-- PROVIDED MATERIAL follows --

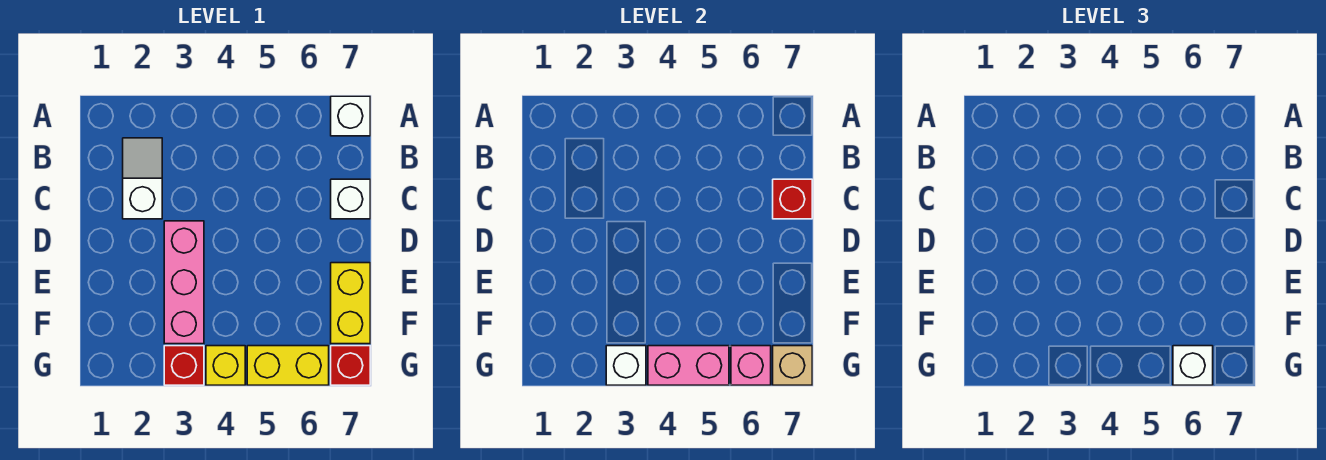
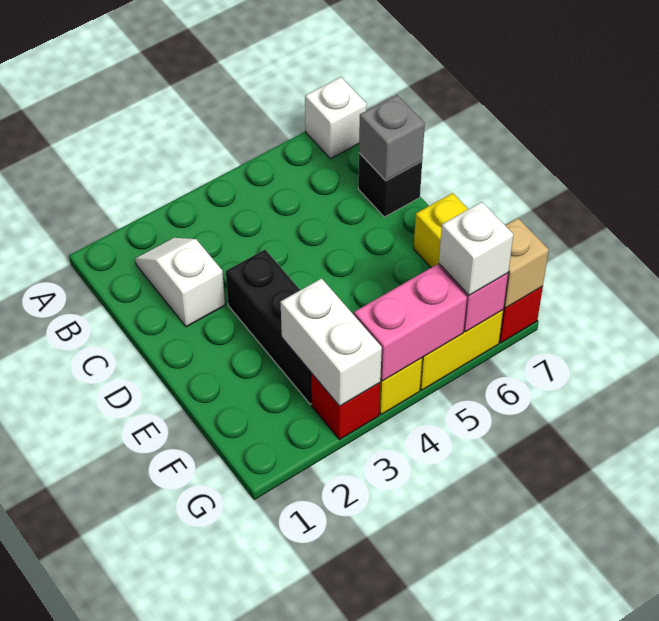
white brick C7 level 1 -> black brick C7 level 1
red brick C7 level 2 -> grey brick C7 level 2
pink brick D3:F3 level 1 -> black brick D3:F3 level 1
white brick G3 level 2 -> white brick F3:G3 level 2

-- PROVIDED MATERIAL concluded --

- _TASK TO CARRY OUT_
When a line in the data contains "white", return it as written.

- _COMPLETED TASK_
white brick C7 level 1 -> black brick C7 level 1
white brick G3 level 2 -> white brick F3:G3 level 2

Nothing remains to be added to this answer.